#### Data for the task ####
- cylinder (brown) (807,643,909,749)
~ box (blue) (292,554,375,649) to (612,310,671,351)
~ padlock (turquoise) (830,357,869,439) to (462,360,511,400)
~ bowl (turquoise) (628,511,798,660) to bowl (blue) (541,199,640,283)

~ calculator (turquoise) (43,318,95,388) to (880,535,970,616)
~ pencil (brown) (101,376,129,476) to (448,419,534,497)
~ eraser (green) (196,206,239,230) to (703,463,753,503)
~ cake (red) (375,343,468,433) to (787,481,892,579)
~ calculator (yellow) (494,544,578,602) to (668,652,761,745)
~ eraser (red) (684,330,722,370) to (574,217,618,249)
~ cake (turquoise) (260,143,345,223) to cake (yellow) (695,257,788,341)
####
#### Data for the task ####
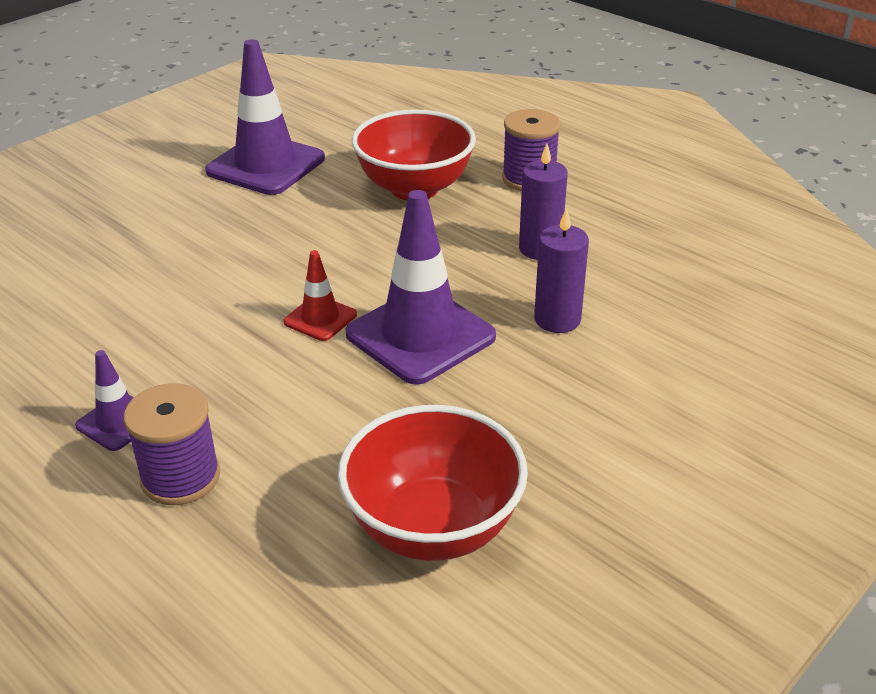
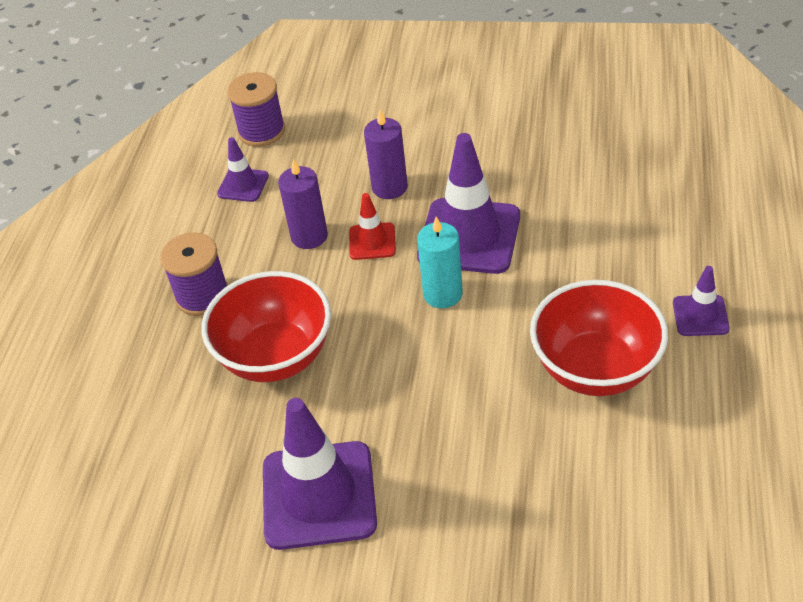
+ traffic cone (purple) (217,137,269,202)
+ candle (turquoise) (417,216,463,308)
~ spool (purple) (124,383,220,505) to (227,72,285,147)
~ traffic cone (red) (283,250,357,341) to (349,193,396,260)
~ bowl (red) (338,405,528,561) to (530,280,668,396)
####
When you reach the line with "- cylinder (brown) (807,643,909,749)" in the records above, start writing out lines exactly, and stop once the line with "(830,357,869,439) to (462,360,511,400)" has been written; include nothing else.

Task solution.
- cylinder (brown) (807,643,909,749)
~ box (blue) (292,554,375,649) to (612,310,671,351)
~ padlock (turquoise) (830,357,869,439) to (462,360,511,400)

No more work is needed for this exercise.